WHAT TO PRODUCE: Check each line of the material for the string "AOUT", and copy the lines that have it.

INPUT FOR THIS TASK:
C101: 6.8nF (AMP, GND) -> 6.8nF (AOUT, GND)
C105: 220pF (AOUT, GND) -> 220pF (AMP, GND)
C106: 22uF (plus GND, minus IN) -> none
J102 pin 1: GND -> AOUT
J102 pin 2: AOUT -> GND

RESPONSE TO THE EXERCISE:
C101: 6.8nF (AMP, GND) -> 6.8nF (AOUT, GND)
C105: 220pF (AOUT, GND) -> 220pF (AMP, GND)
J102 pin 1: GND -> AOUT
J102 pin 2: AOUT -> GND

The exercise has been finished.